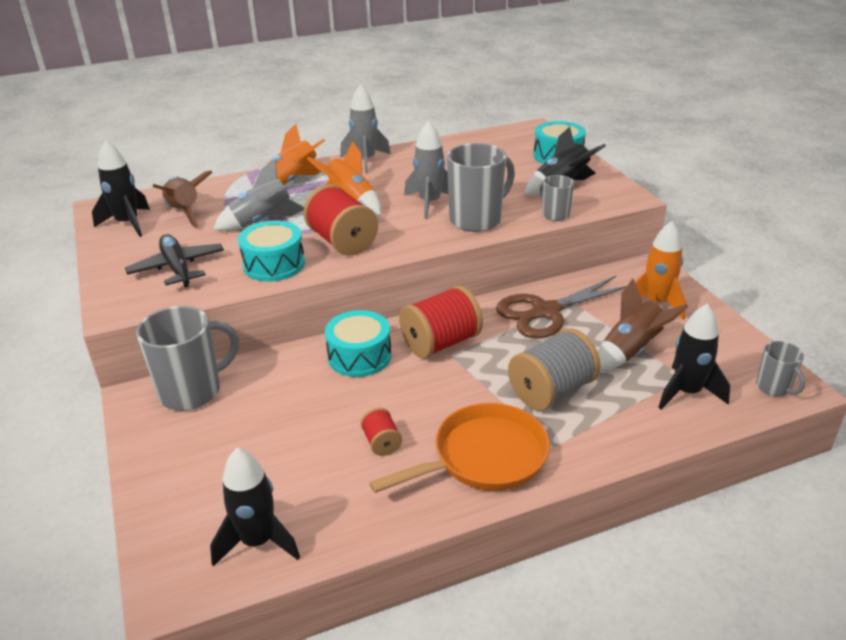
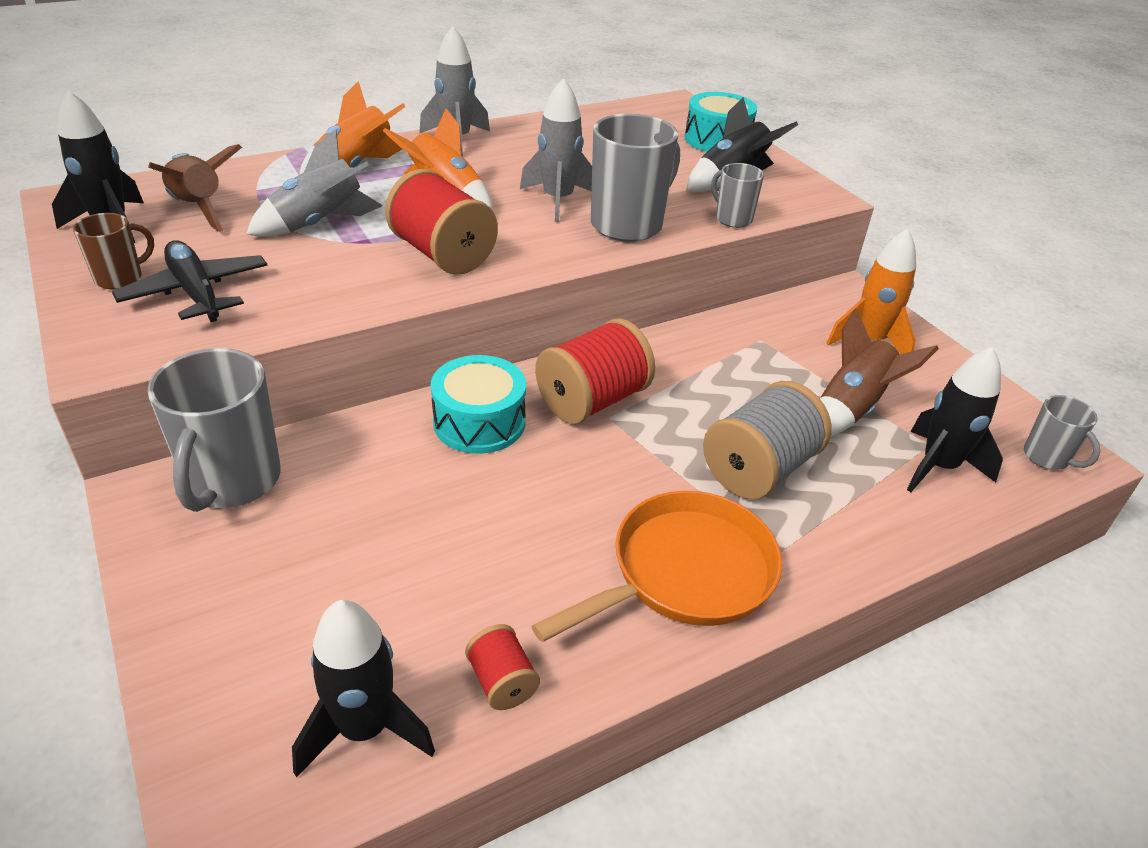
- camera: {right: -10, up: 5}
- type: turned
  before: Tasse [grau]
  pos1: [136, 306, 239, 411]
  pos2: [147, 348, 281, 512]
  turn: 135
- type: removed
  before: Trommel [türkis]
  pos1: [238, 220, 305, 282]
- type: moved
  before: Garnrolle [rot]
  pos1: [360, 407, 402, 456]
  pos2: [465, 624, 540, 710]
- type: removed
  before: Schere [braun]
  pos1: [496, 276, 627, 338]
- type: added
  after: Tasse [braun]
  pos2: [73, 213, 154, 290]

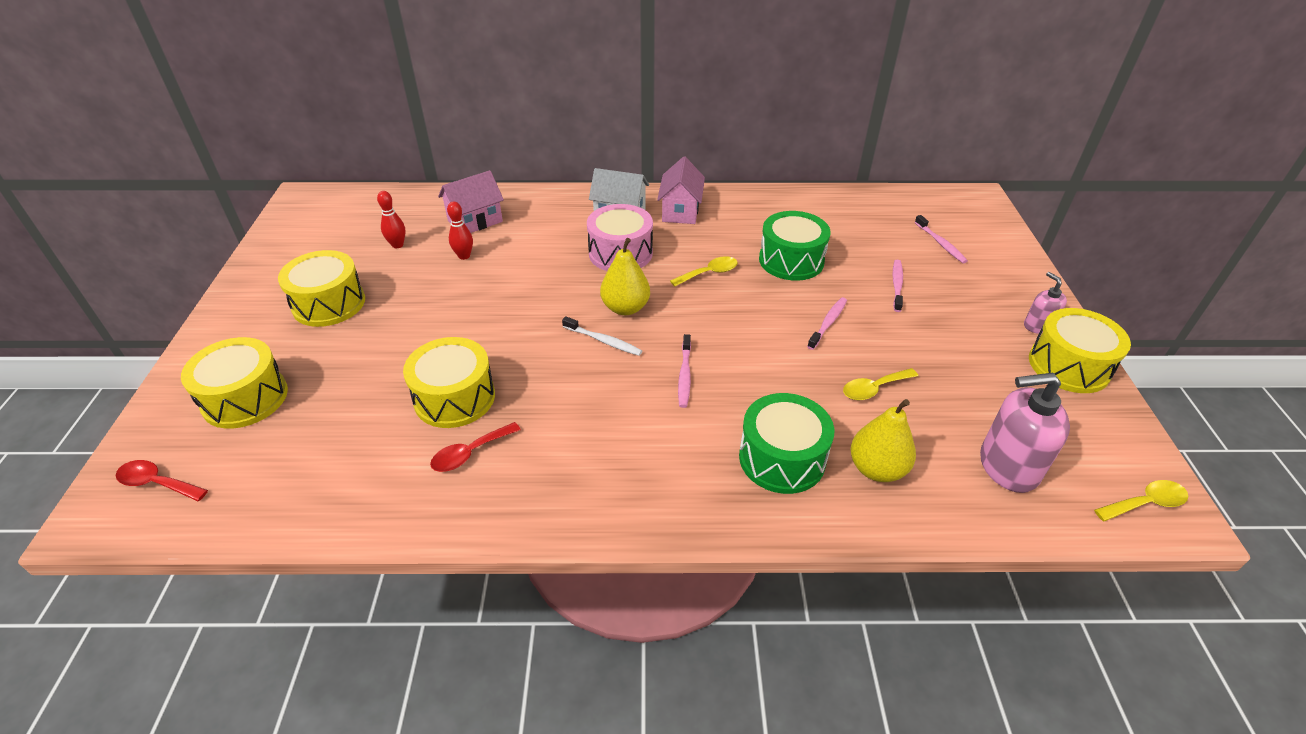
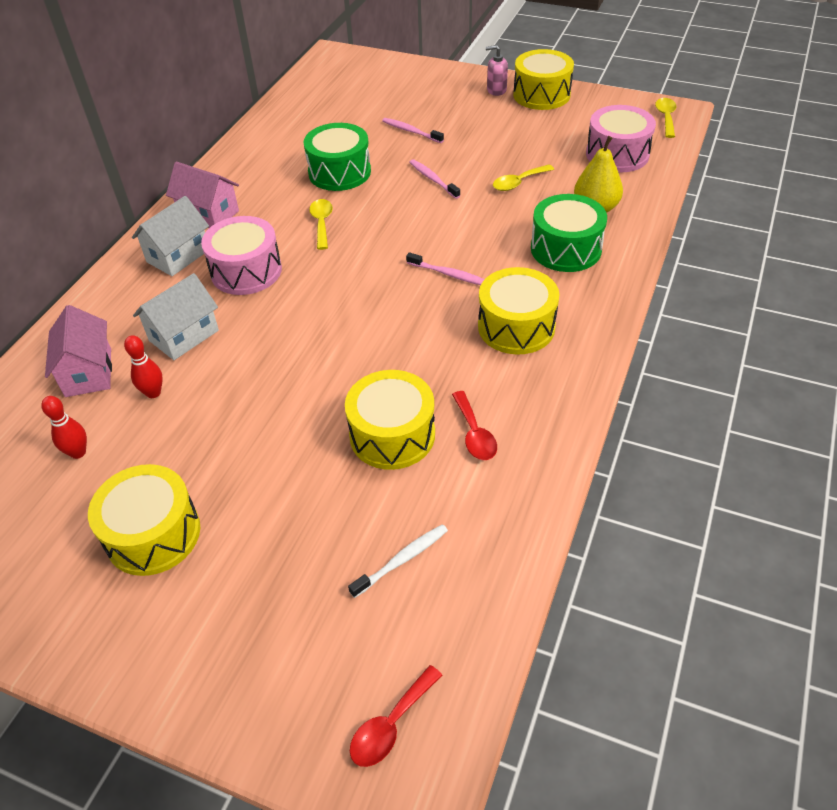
- camera: {right: -65, up: 5}
- type: moved
  before: Trommel [gelb]
  pos1: [181, 337, 288, 429]
  pos2: [478, 267, 559, 354]
- type: moved
  before: Zahnbürste [weiß]
  pos1: [562, 316, 642, 356]
  pos2: [348, 524, 448, 598]
- type: removed
  before: Birne [gelb]
  pos1: [600, 238, 650, 315]
- type: turned
  before: Löffel [gelb]
  pos1: [843, 368, 918, 400]
  pos2: [493, 165, 554, 191]
  turn: 60
- type: removed
  before: Zahnbürste [rosa]
  pos1: [915, 215, 968, 263]
- type: replaced
  before: Seifenspender [rosa]
  after: Trommel [rosa]
  pos1: [980, 373, 1070, 493]
  pos2: [586, 105, 656, 172]
- type: added
  after: Haus [weiß]
  pos2: [133, 273, 219, 360]

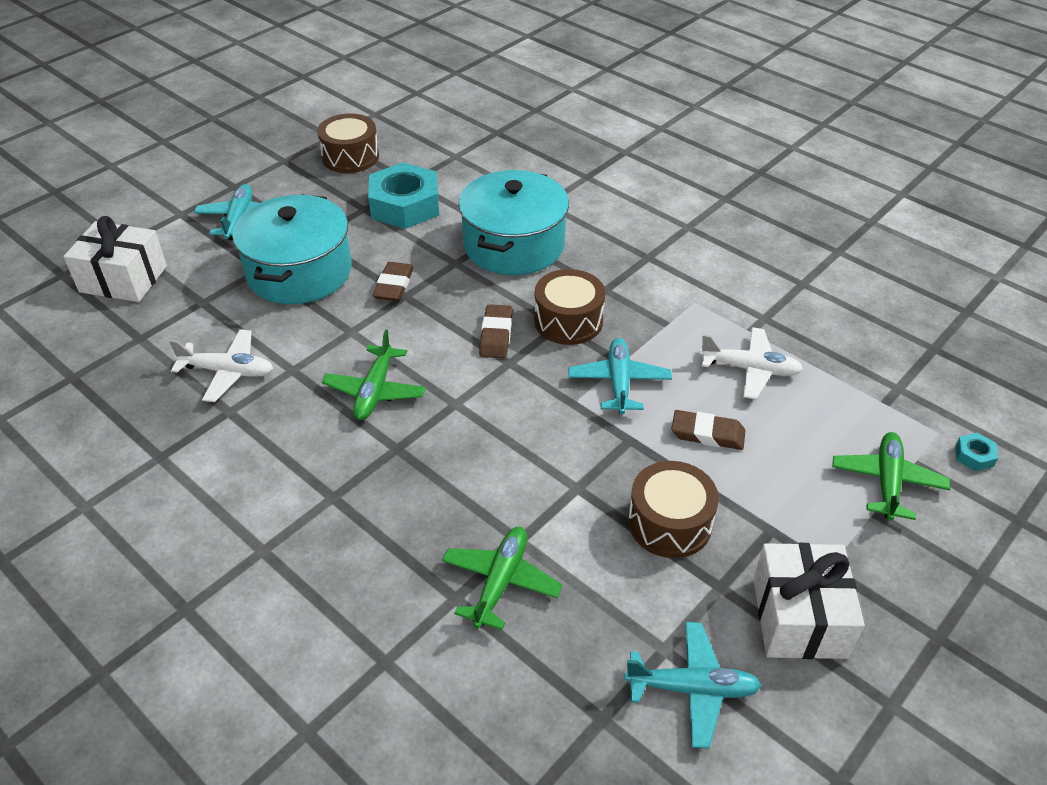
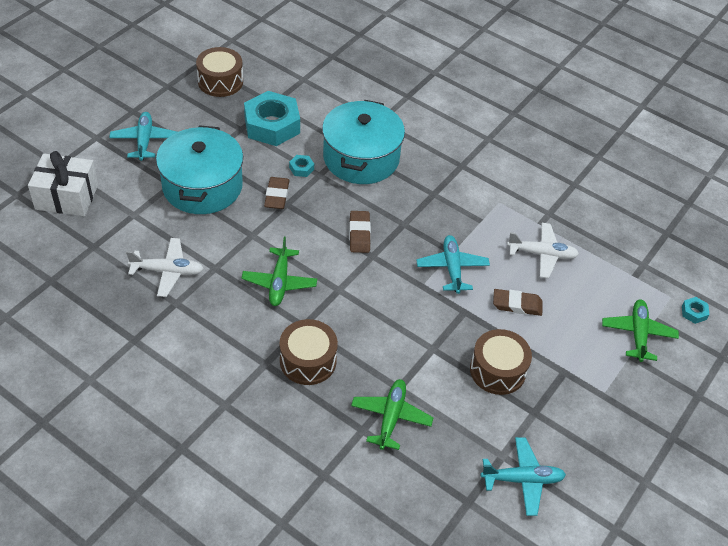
- camera: {right: -10, up: 5}
- type: moved
  before: Trommel [braun]
  pos1: [534, 269, 605, 345]
  pos2: [280, 319, 338, 385]
- type: removed
  before: Geschenk [weiß]
  pos1: [753, 543, 865, 659]
- type: added
  after: Sechskantmutter [türkis]
  pos2: [289, 155, 314, 177]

» Assignment: Nothing but a number is expected: how many lines in the listing above contain "Tasse"?

» Solution to this task: 2